Work required:
Check each line below for the word "moved" and give the number of lines that have it, nothing more.

Edited layout image data:

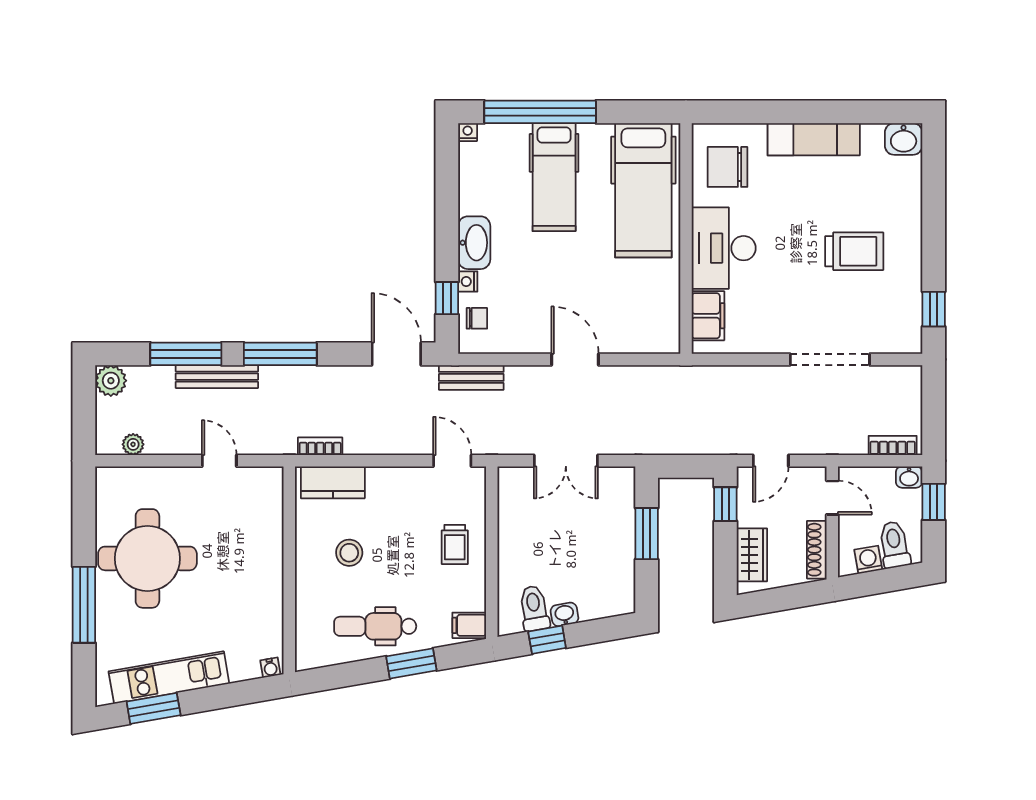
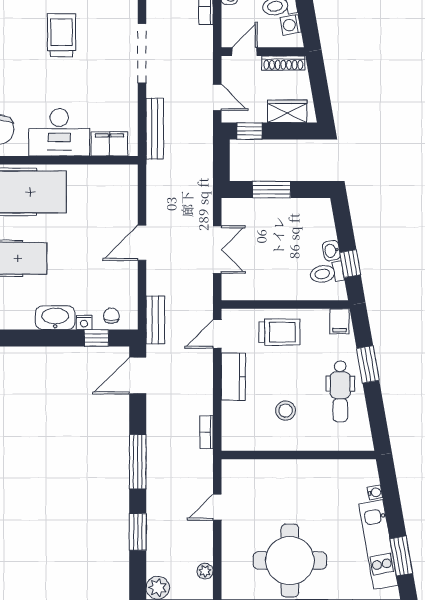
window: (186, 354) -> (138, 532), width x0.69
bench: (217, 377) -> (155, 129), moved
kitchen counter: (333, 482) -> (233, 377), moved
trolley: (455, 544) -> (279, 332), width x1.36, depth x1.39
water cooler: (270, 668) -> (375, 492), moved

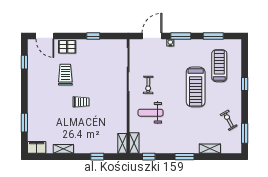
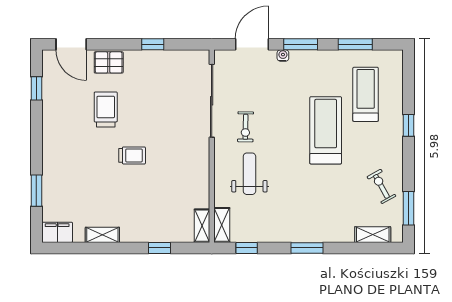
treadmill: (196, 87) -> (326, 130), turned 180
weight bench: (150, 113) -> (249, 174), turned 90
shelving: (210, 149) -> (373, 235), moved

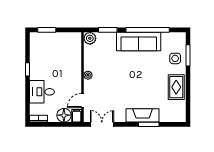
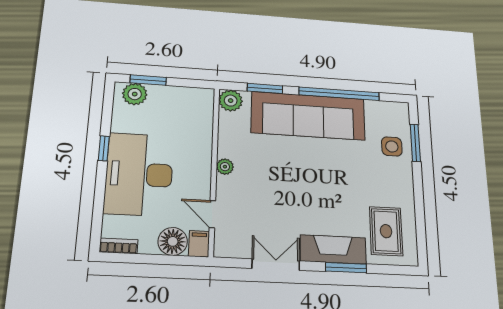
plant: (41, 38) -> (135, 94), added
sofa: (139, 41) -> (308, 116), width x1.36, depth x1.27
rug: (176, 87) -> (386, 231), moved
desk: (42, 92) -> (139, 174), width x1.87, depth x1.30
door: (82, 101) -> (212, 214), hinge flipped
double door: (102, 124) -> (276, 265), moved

Worked solution:
6